Dataset records
▼

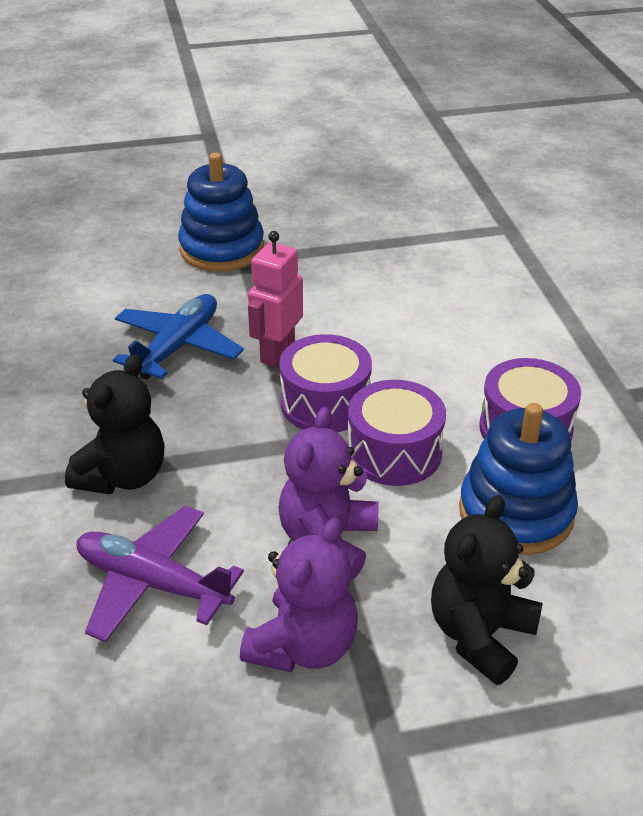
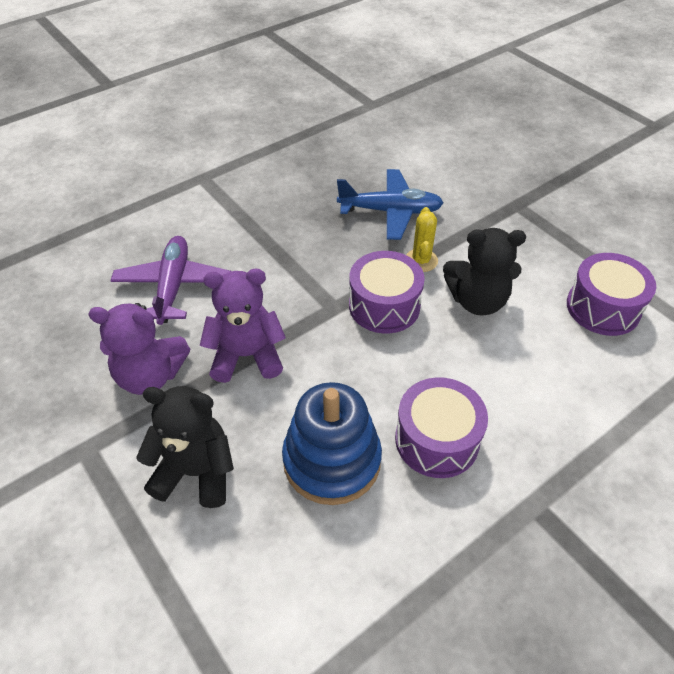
camera: 65 degrees right, 10 degrees up
(123, 476) = (254, 238): black teddy bear -> black teddy bear (477, 301)
(222, 249) = (517, 188): blue stacking toy -> none
(277, 353) = (421, 260): pink robot -> yellow cactus
(394, 452) = (356, 362): purple drum -> purple drum (603, 308)

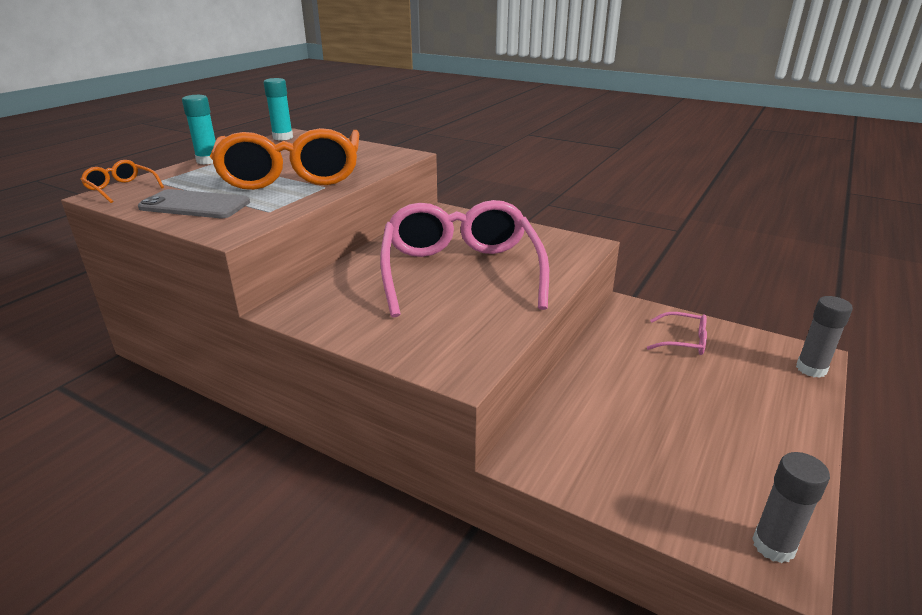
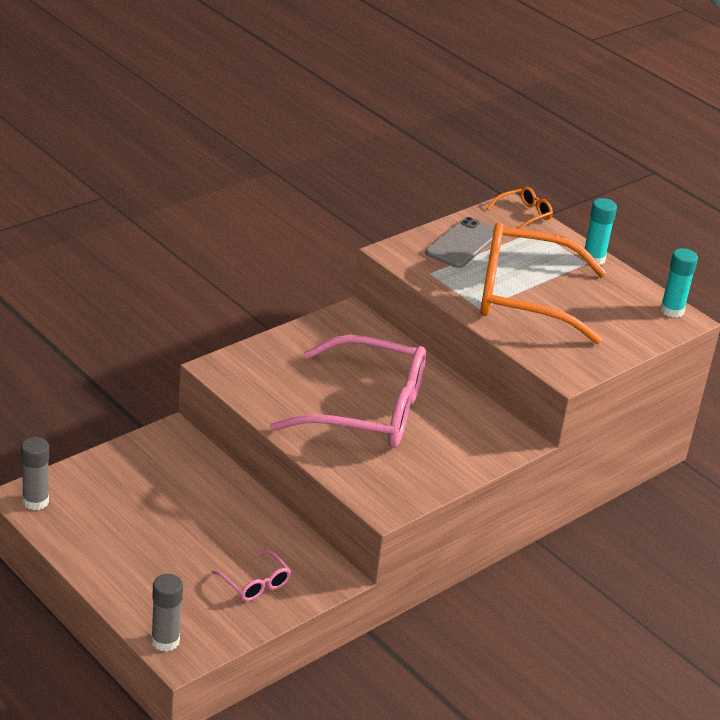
camera: 105 degrees right, 5 degrees up
(683, 341) = (255, 583): pink glasses -> pink glasses turned 75 degrees counterclockwise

▲

> [YOUR OBJECTIVE]: Go through the records above and write out every line exactly, passing over the pictures.

> [SOLUTION TO THIS TASK]:
camera: 65 degrees right, 10 degrees up
(123, 476) = (254, 238): black teddy bear -> black teddy bear (477, 301)
(222, 249) = (517, 188): blue stacking toy -> none
(277, 353) = (421, 260): pink robot -> yellow cactus
(394, 452) = (356, 362): purple drum -> purple drum (603, 308)

camera: 105 degrees right, 5 degrees up
(683, 341) = (255, 583): pink glasses -> pink glasses turned 75 degrees counterclockwise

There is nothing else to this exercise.